Problem details:
Lines below that include the word "none" should each be copied.

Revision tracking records
_ _ _ _
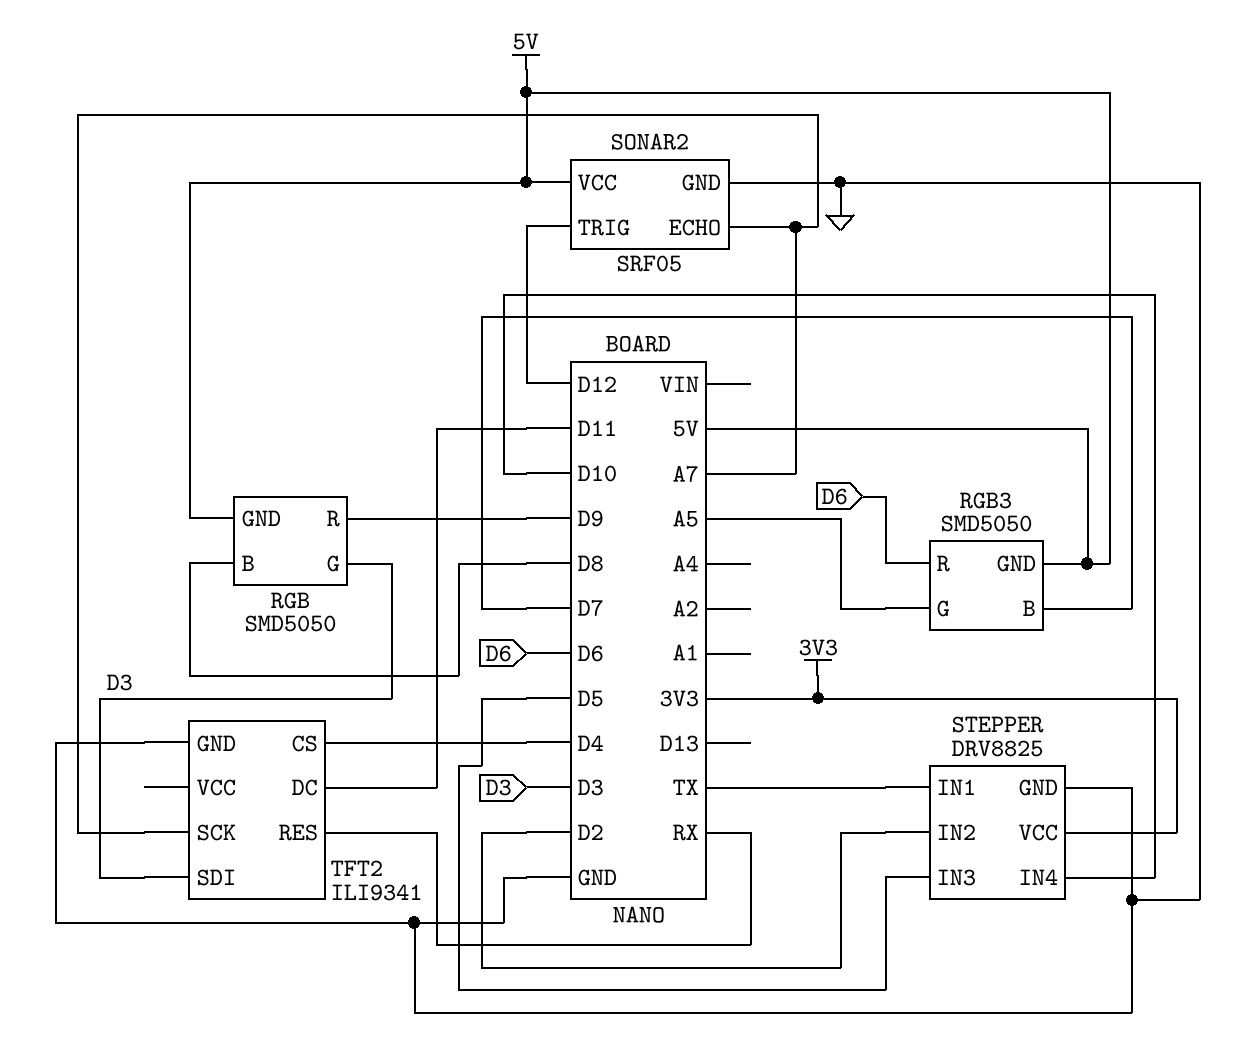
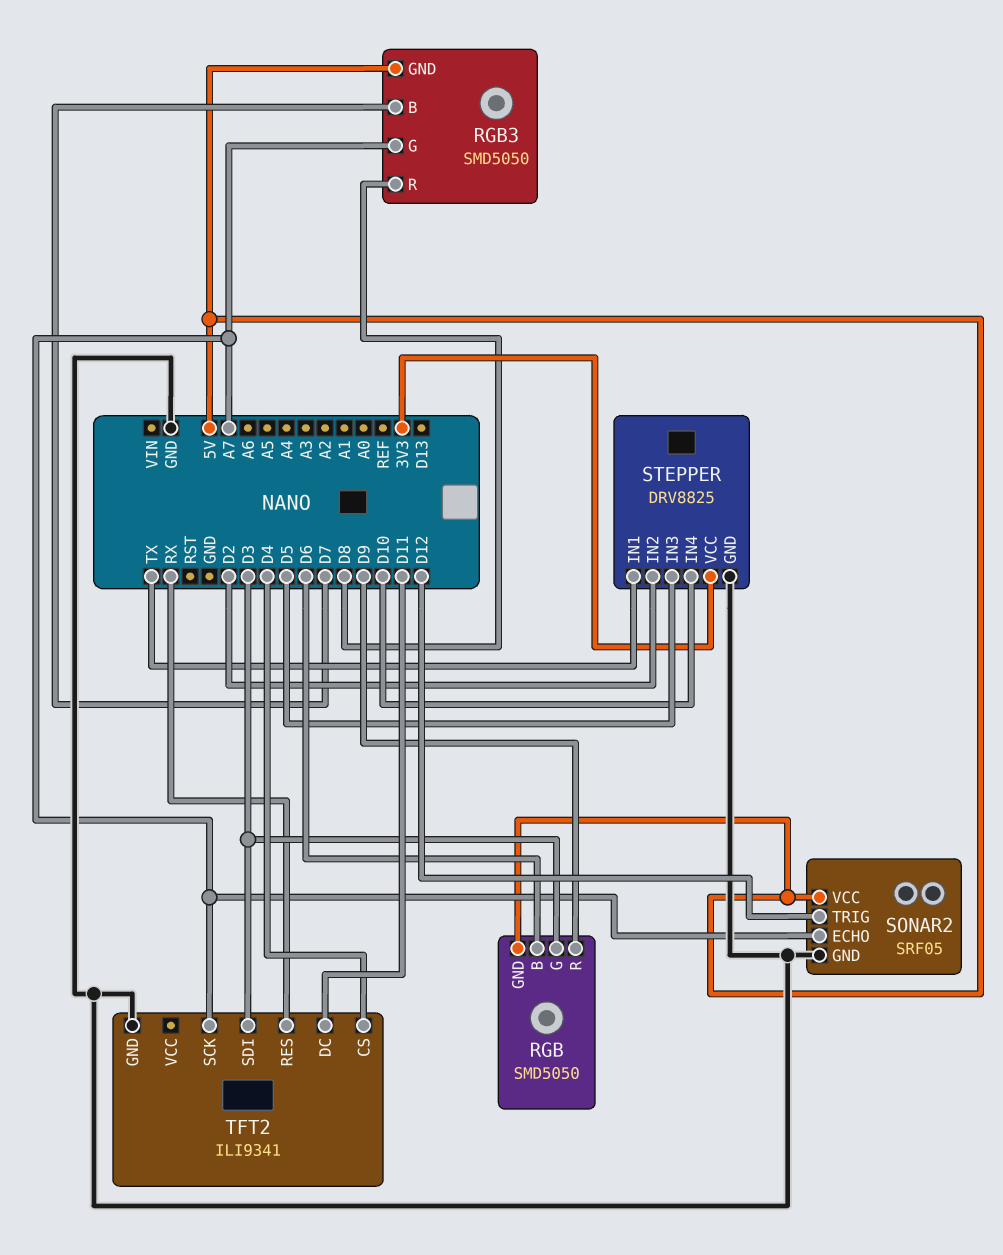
RGB pin B: D8 -> D6
RGB3 pin G: A5 -> A7
RGB3 pin R: D6 -> D8

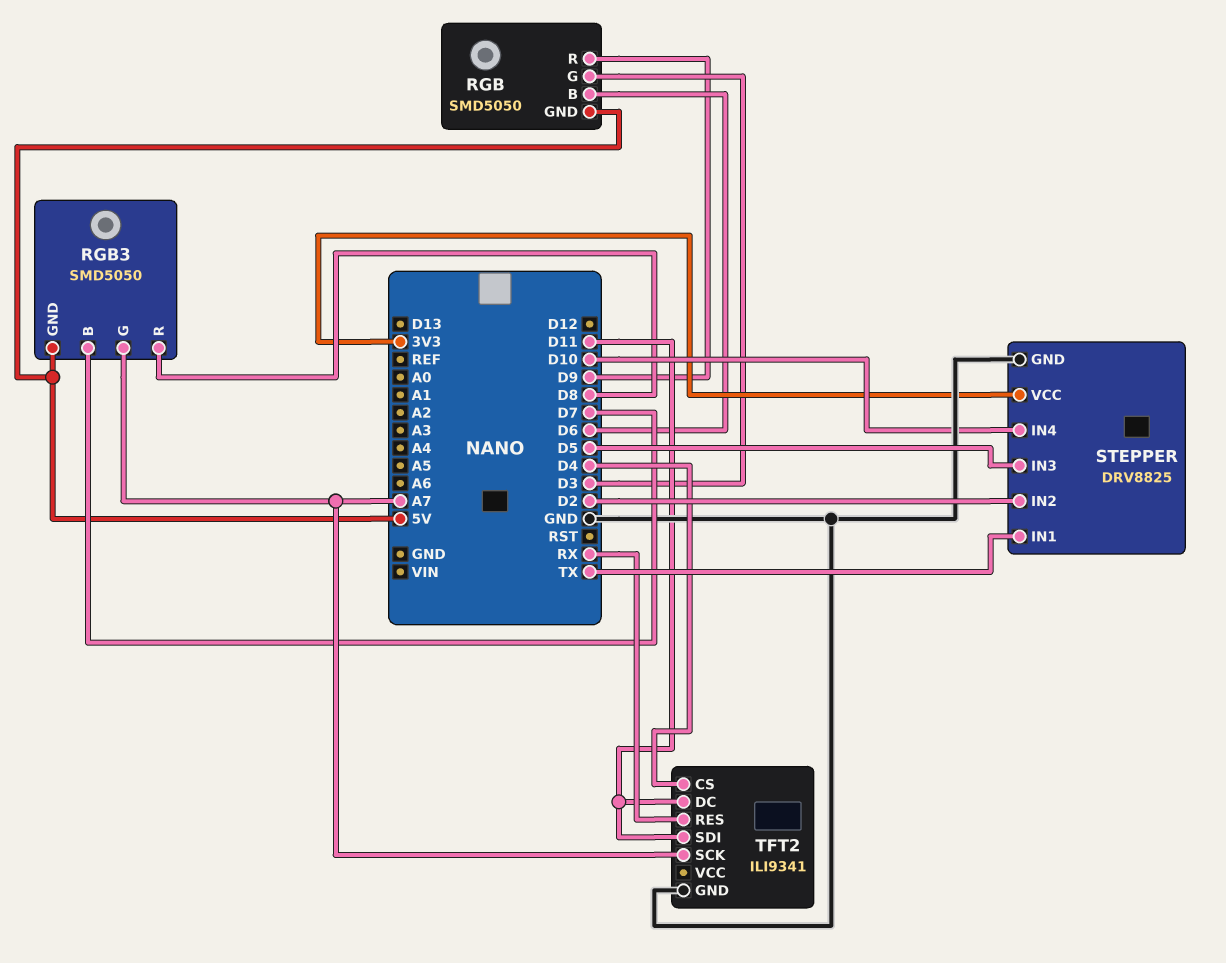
SONAR2: SRF05 -> none
SONAR2 pin ECHO: A7 -> none
SONAR2 pin GND: GND -> none
SONAR2 pin TRIG: D12 -> none
SONAR2 pin VCC: 5V -> none
TFT2 pin SDI: D3 -> D11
_ _ _ _
Exercise response:
SONAR2: SRF05 -> none
SONAR2 pin ECHO: A7 -> none
SONAR2 pin GND: GND -> none
SONAR2 pin TRIG: D12 -> none
SONAR2 pin VCC: 5V -> none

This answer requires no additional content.